** Opening Dataset entries block **

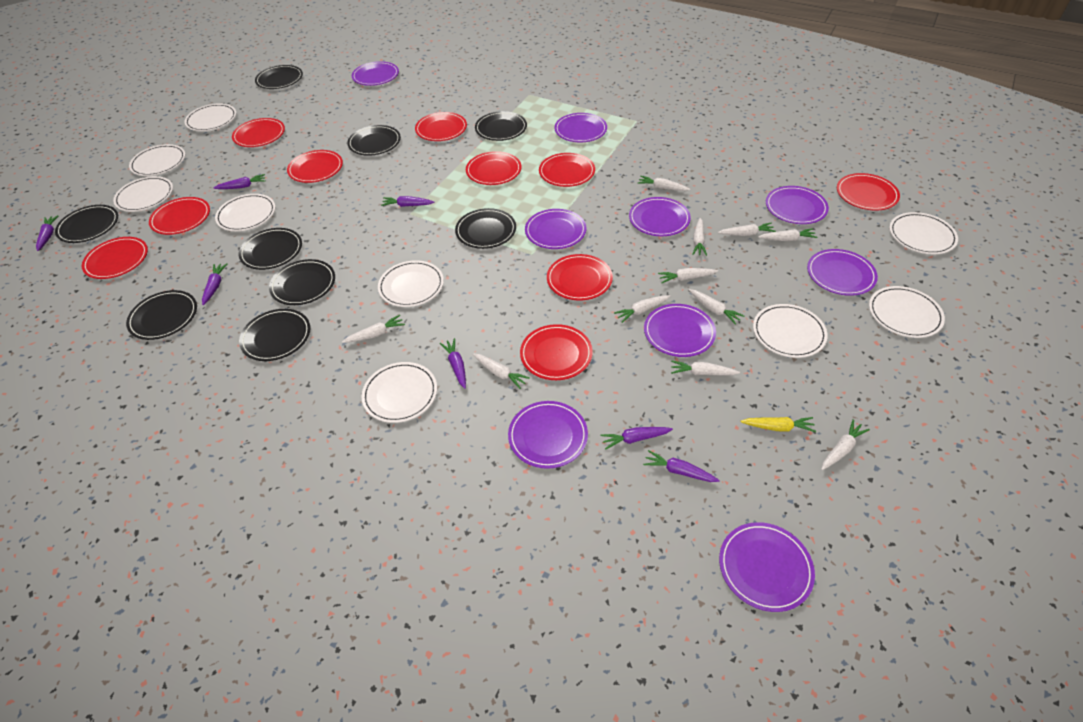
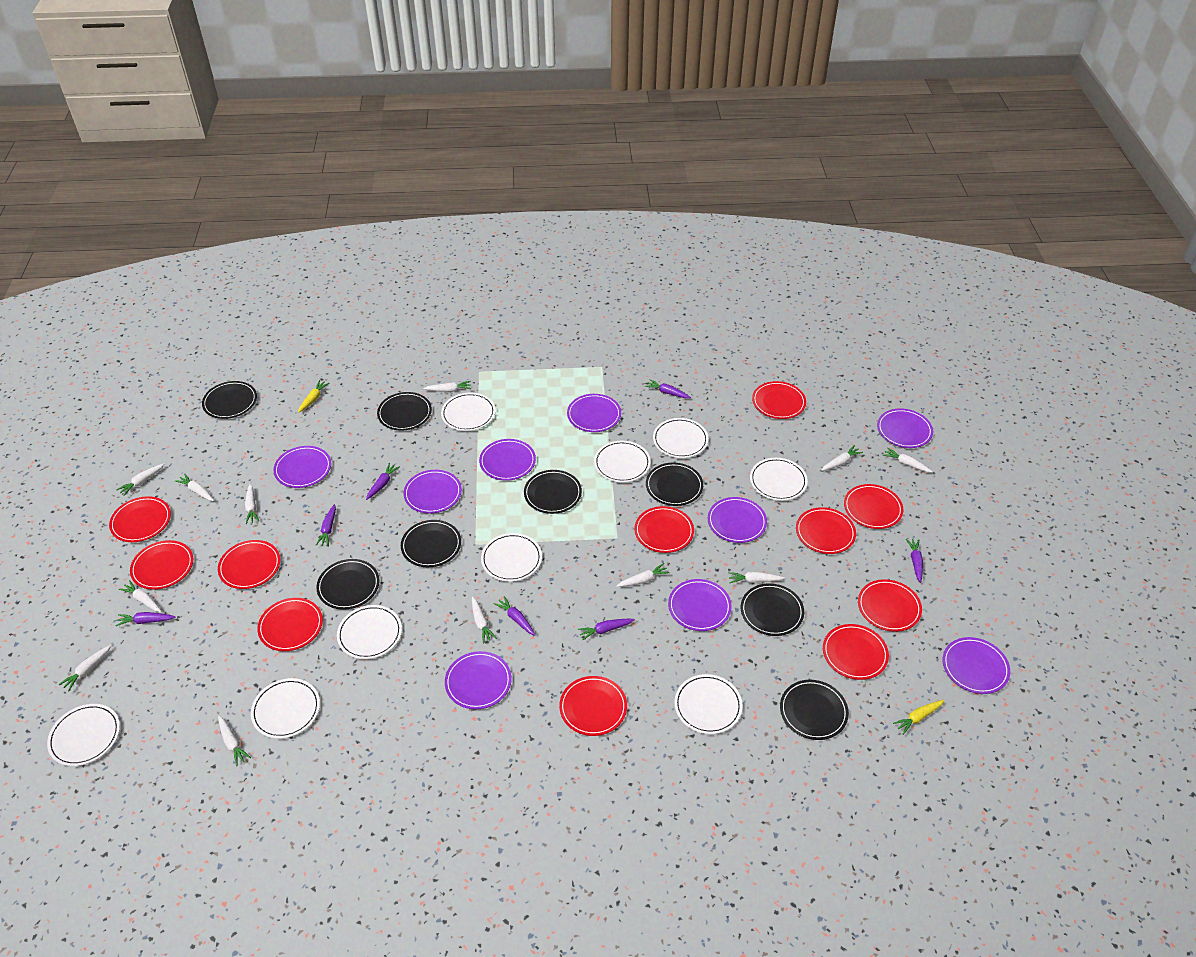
black plate: 9 -> 8
red plate: 10 -> 11
white carrot: 11 -> 12
yellow carrot: 1 -> 2

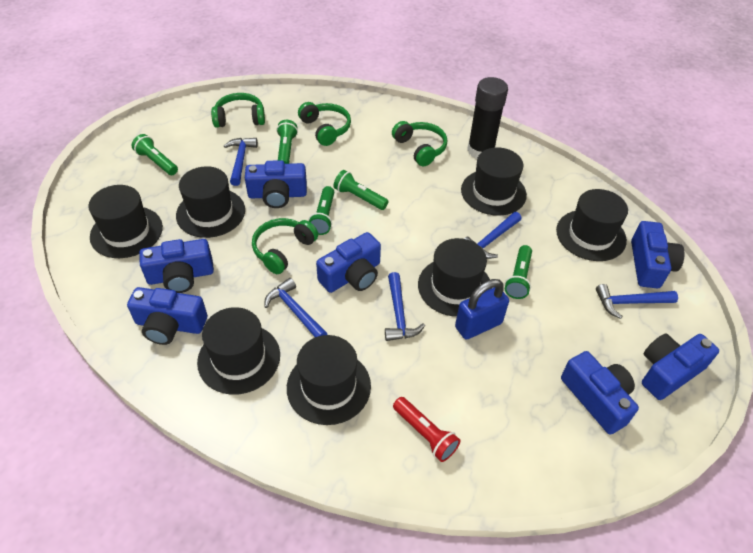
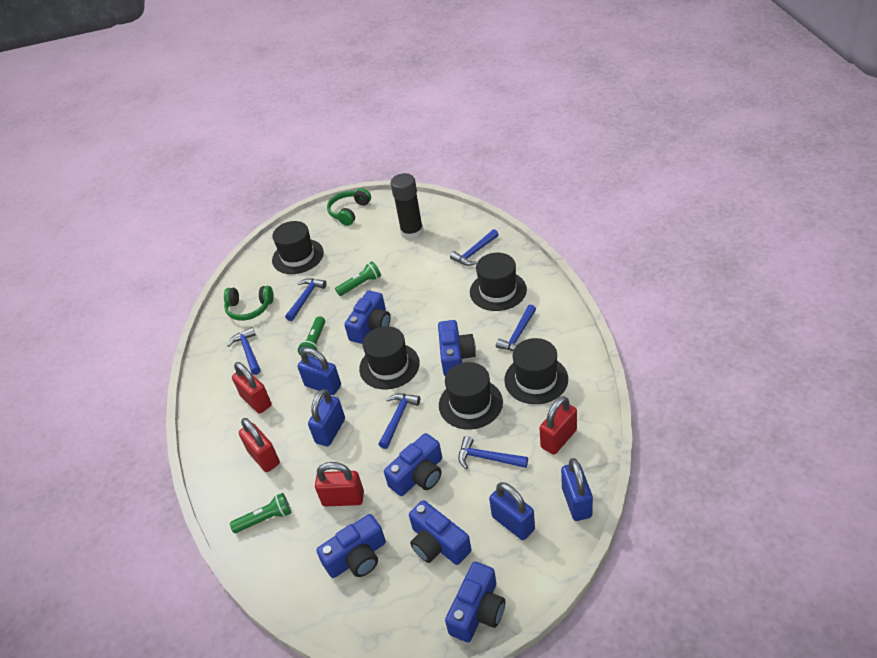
black hat: 7 -> 5
blue camera: 7 -> 6
blue hammer: 5 -> 6
blue padlock: 1 -> 4
green flashlight: 5 -> 3
green headphones: 4 -> 2
red flashlight: 1 -> 0
red padlock: 0 -> 4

** Closing Dataset entries block **

#### Problem statement:
In the copy, include every line of the records exactly and none of the images.

#### Expected output:
black plate: 9 -> 8
red plate: 10 -> 11
white carrot: 11 -> 12
yellow carrot: 1 -> 2

black hat: 7 -> 5
blue camera: 7 -> 6
blue hammer: 5 -> 6
blue padlock: 1 -> 4
green flashlight: 5 -> 3
green headphones: 4 -> 2
red flashlight: 1 -> 0
red padlock: 0 -> 4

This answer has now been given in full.